**Task description**.
When you reach the line below that has "building: [62,116,147,174] -> none", start returning lines exactly, and stop after the line that has "building: none -> [108,354,154,389]"; skip the pictures.

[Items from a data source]

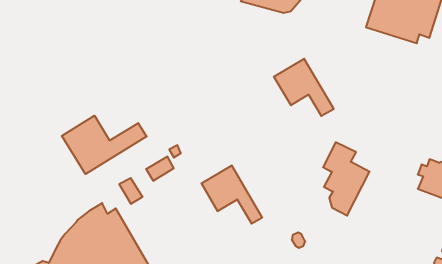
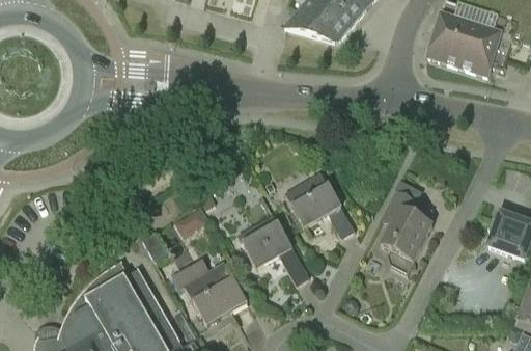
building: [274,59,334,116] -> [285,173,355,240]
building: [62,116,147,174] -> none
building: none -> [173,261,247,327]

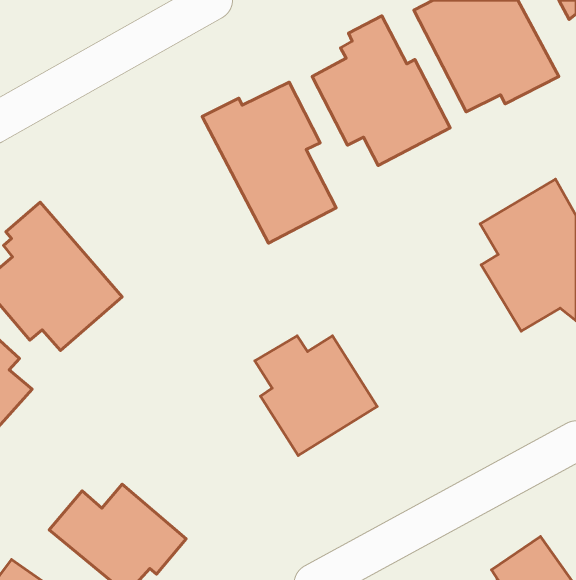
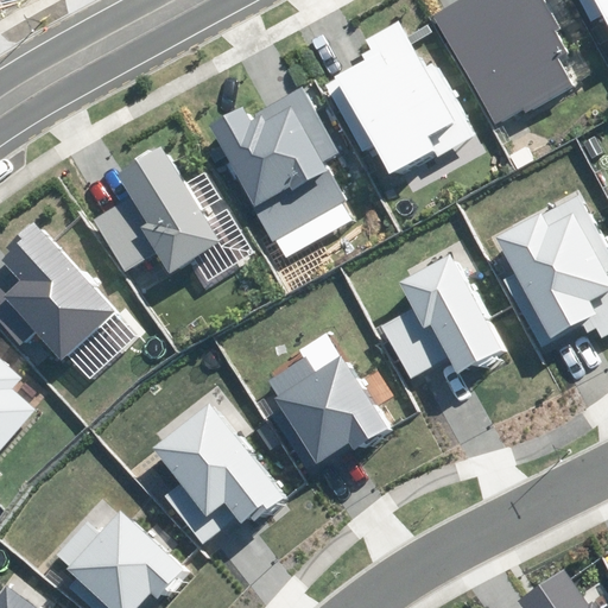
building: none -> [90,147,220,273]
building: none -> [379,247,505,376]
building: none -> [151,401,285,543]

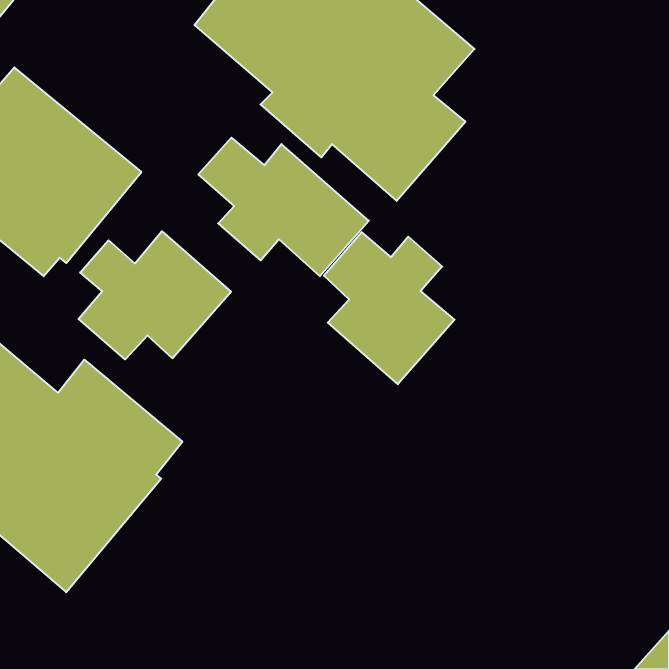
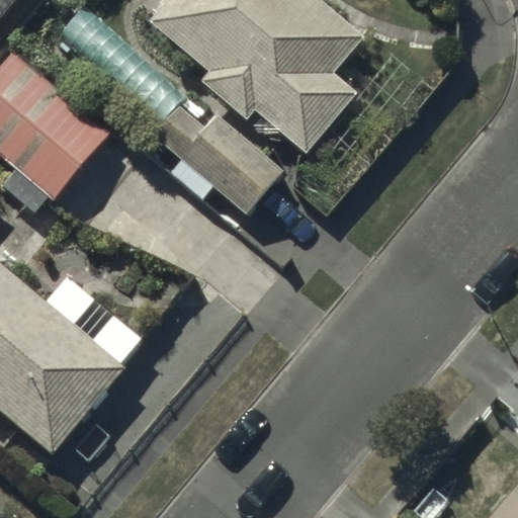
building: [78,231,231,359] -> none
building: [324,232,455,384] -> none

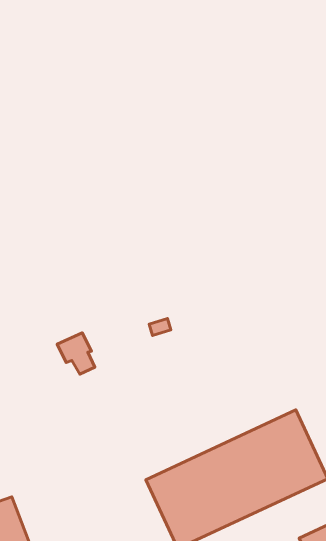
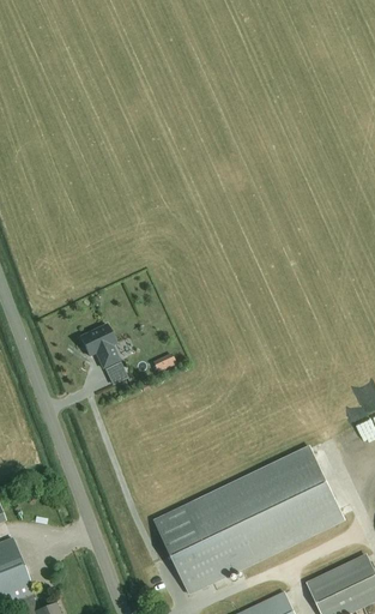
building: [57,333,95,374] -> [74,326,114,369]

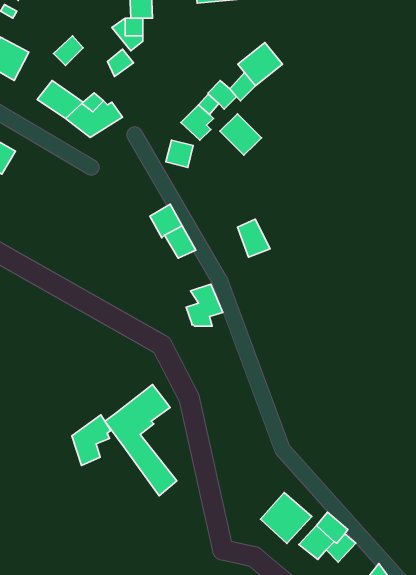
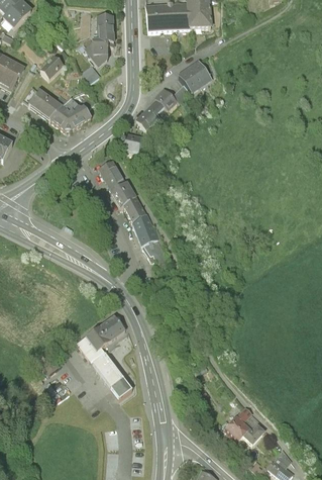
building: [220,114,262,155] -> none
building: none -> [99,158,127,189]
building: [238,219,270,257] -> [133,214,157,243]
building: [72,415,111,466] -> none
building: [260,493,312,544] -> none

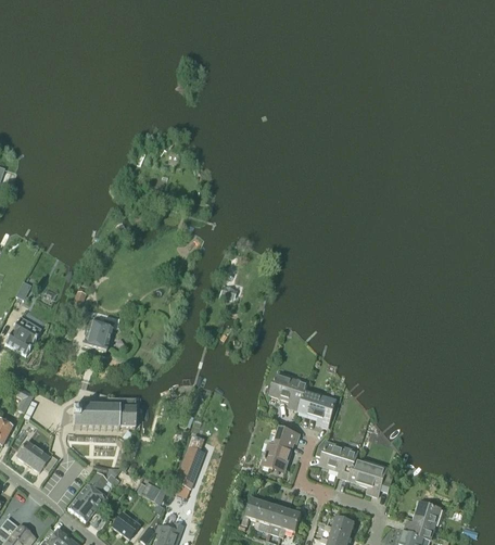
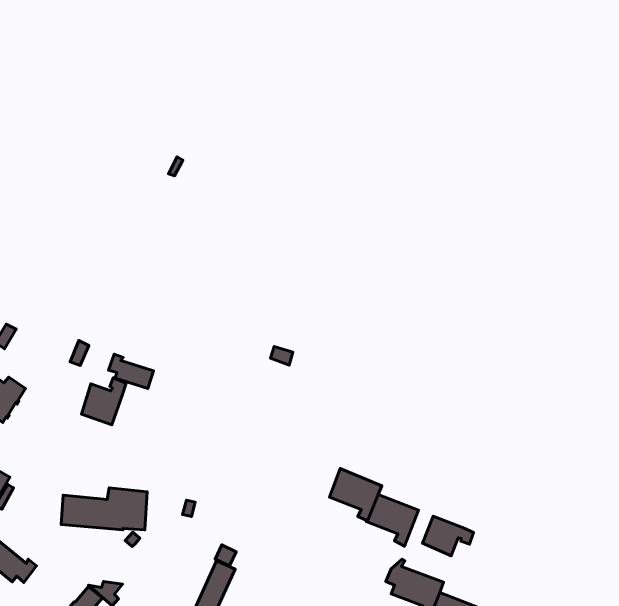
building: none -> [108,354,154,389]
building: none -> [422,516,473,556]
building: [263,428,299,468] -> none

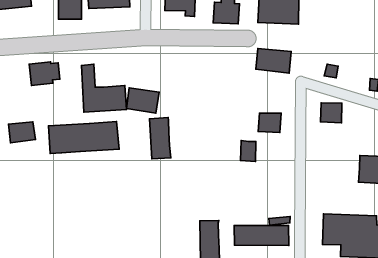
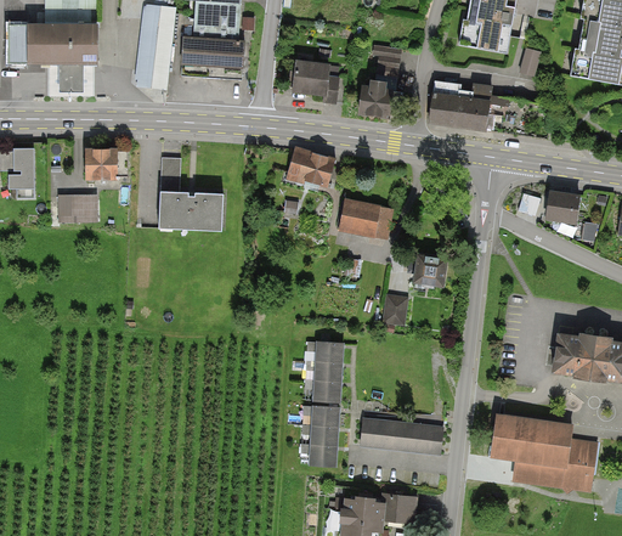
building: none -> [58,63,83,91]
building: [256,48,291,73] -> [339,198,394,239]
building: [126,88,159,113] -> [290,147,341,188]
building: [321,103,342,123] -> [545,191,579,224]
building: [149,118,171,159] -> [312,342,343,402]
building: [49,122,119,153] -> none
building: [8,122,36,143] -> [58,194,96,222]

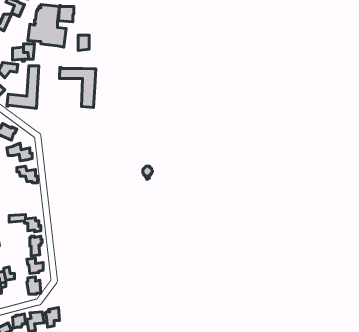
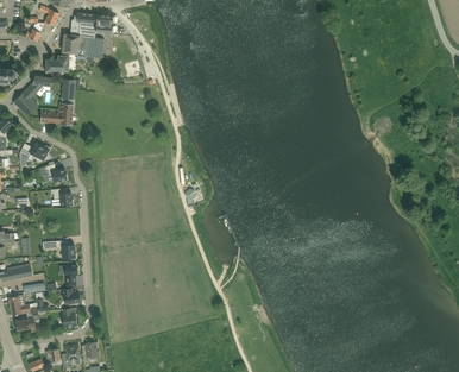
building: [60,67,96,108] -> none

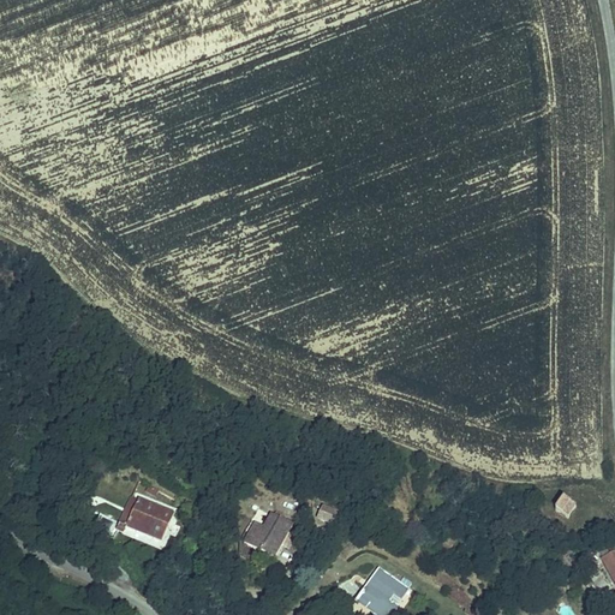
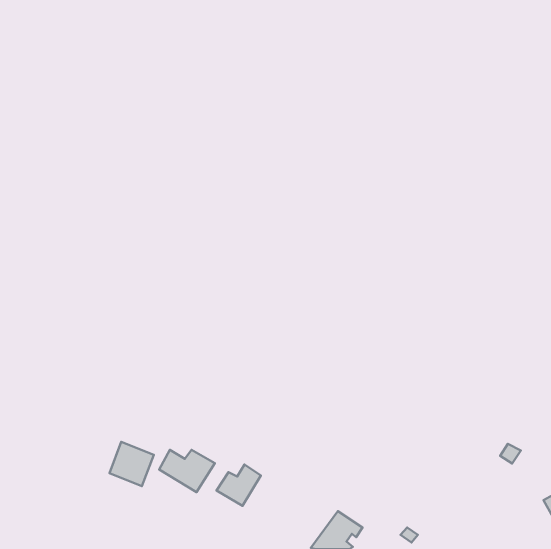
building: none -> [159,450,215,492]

**Answer for the task**.
building: [62,116,147,174] -> none
building: none -> [173,261,247,327]

building: none -> [90,147,220,273]
building: none -> [379,247,505,376]
building: none -> [151,401,285,543]

building: [78,231,231,359] -> none
building: [324,232,455,384] -> none

building: [57,333,95,374] -> [74,326,114,369]

building: [220,114,262,155] -> none
building: none -> [99,158,127,189]
building: [238,219,270,257] -> [133,214,157,243]
building: [72,415,111,466] -> none
building: [260,493,312,544] -> none

building: none -> [108,354,154,389]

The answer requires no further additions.